ASSIGNMENT:
Which of the lines below hold the word "from"? Pull each of them out.

DATA LISTING:
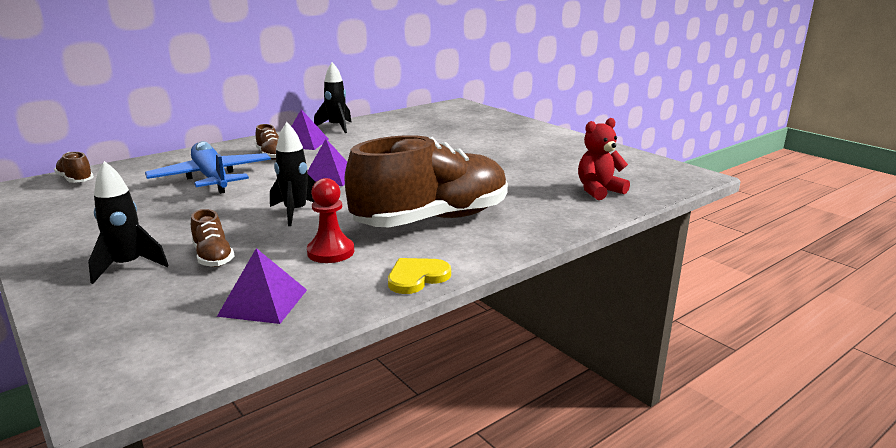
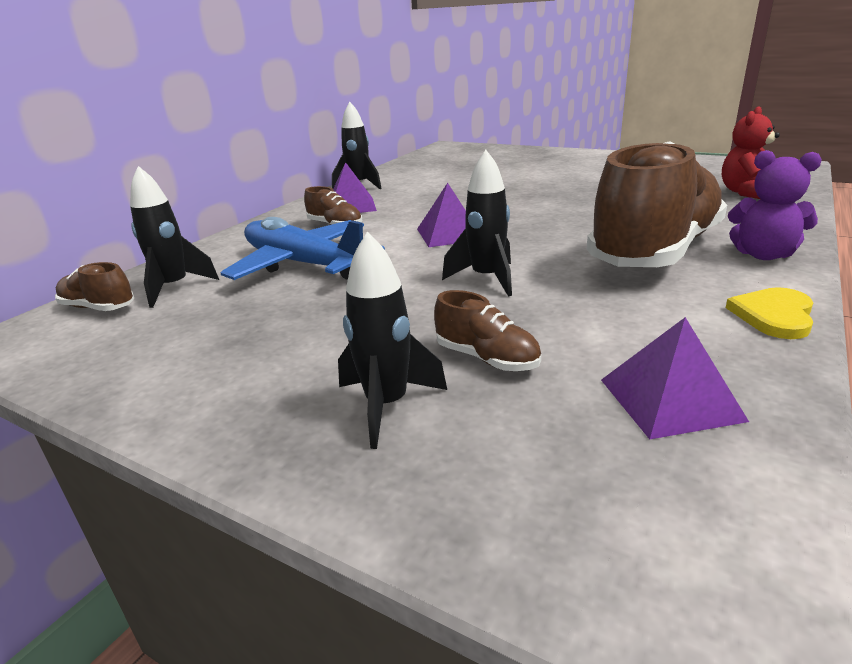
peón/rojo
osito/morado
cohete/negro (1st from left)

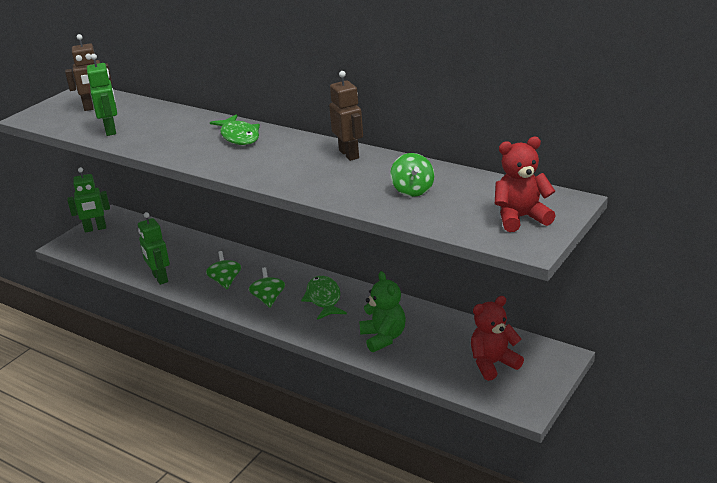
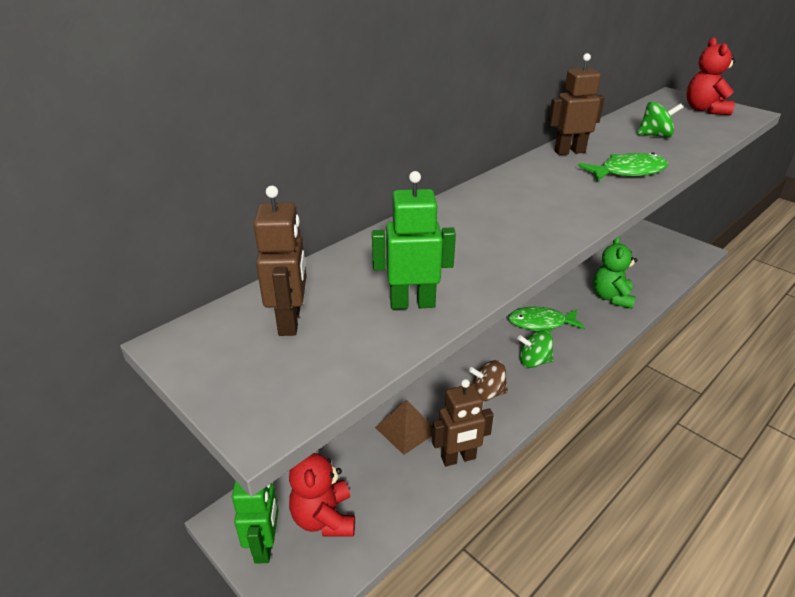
pez/verde (2nd from left)
robot/marrón (2nd from left)
peonza/marrón
osito/verde
osito/rojo (1st from left)
pirámide/marrón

SOLUTION TO THE EXERCISE:
cohete/negro (1st from left)
pez/verde (2nd from left)
robot/marrón (2nd from left)
osito/rojo (1st from left)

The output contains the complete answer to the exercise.